- WHAT YOU WILL DO: Your task is to restate every entry below word for word and omit the images.

Scene comparison data
━━━━━━━━━━━━━━━━
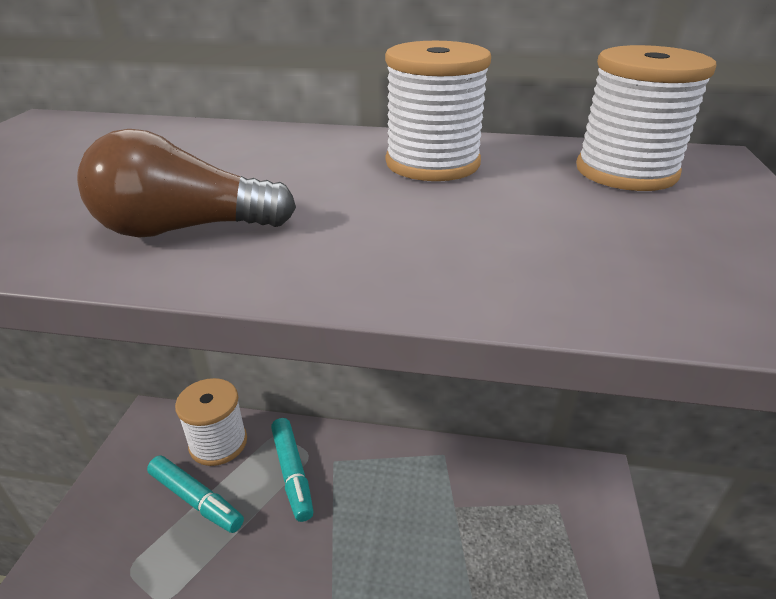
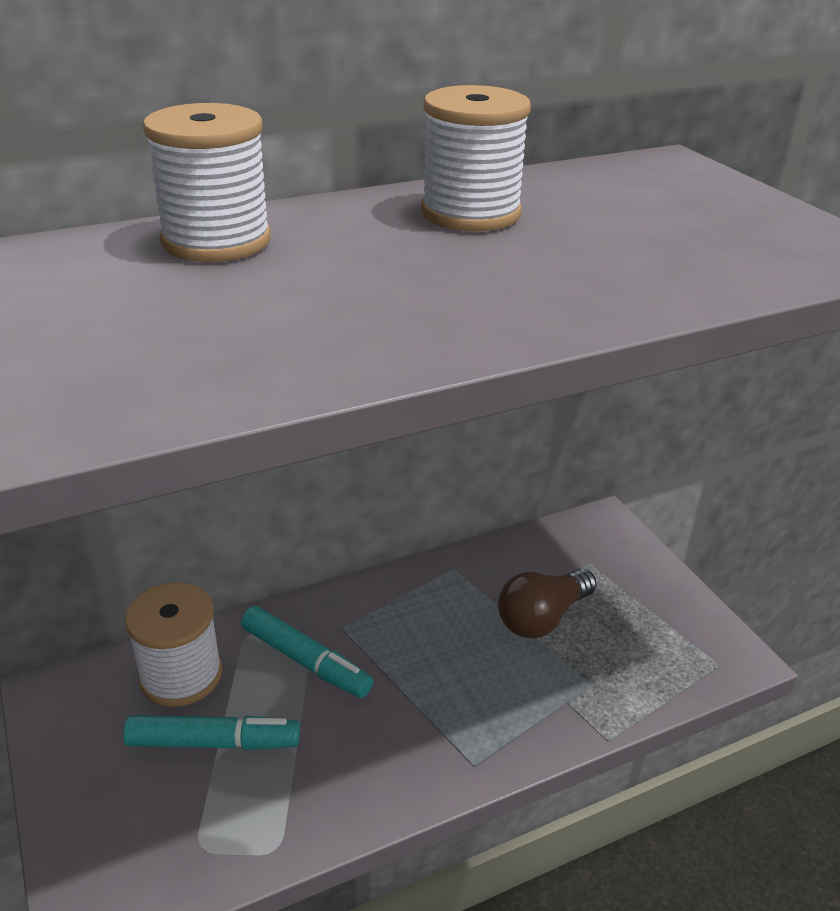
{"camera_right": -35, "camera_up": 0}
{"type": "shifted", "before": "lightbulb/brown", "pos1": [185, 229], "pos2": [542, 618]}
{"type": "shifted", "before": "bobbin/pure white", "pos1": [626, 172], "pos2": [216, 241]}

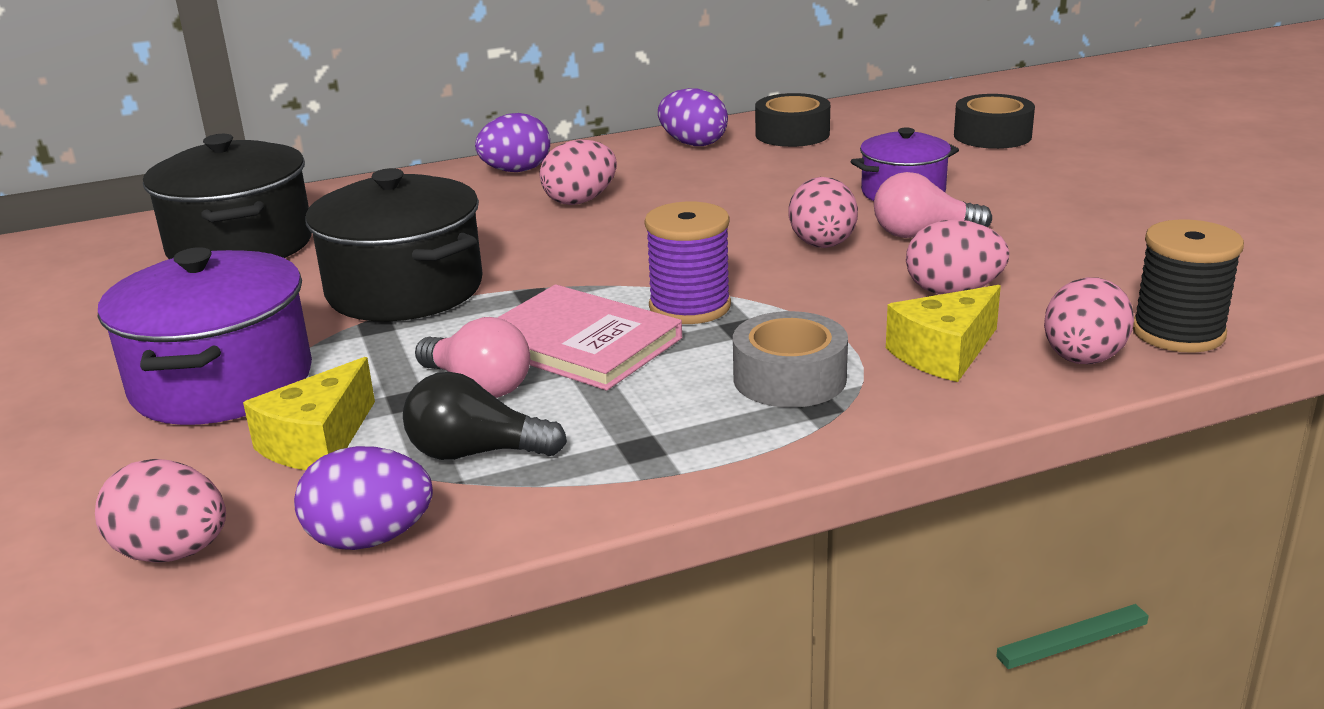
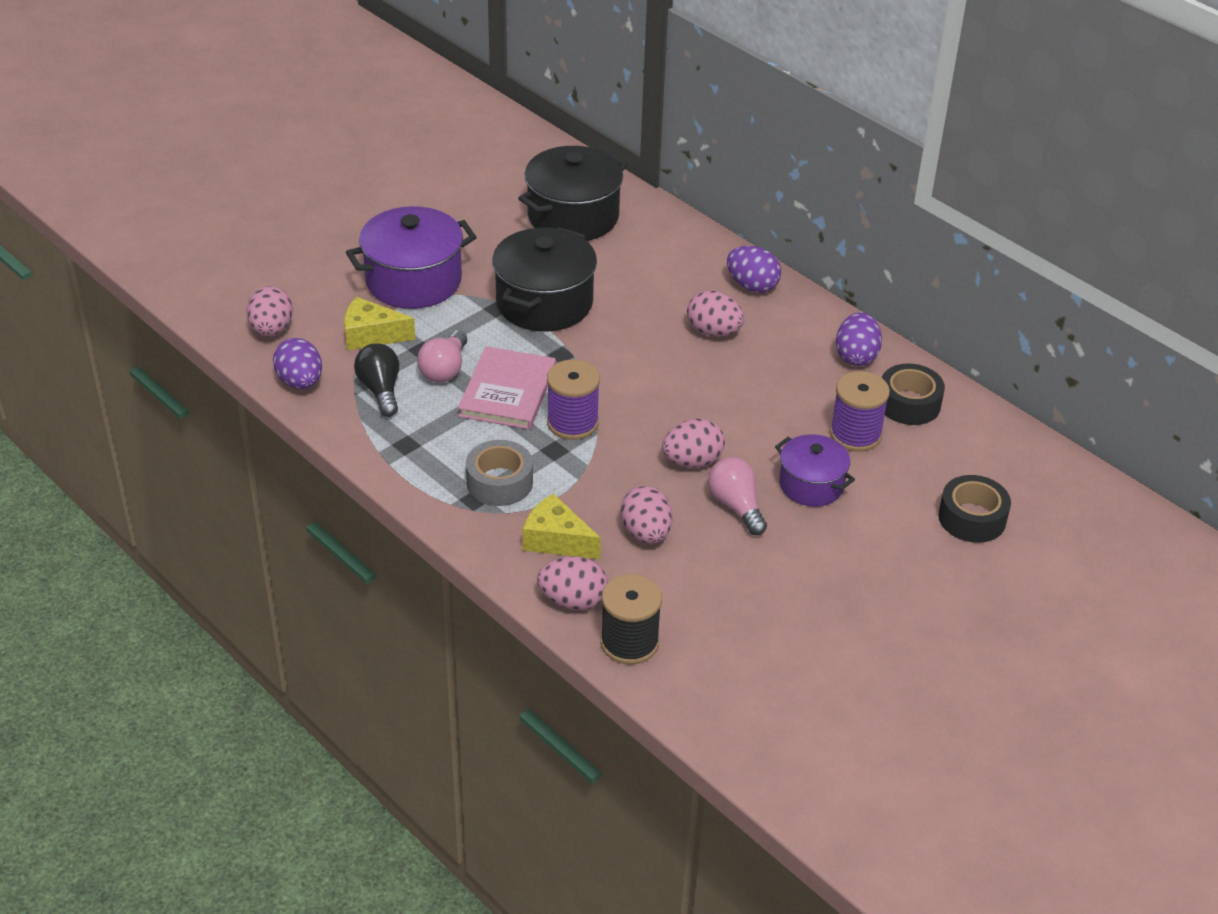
{"camera_right": 65, "camera_up": 15}
{"type": "new", "after": "bobbin/purple", "pos2": [855, 434]}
━━━━━━━━━━━━━━━━
- RESPONSE TO THE TASK:
{"camera_right": -35, "camera_up": 0}
{"type": "shifted", "before": "lightbulb/brown", "pos1": [185, 229], "pos2": [542, 618]}
{"type": "shifted", "before": "bobbin/pure white", "pos1": [626, 172], "pos2": [216, 241]}

{"camera_right": 65, "camera_up": 15}
{"type": "new", "after": "bobbin/purple", "pos2": [855, 434]}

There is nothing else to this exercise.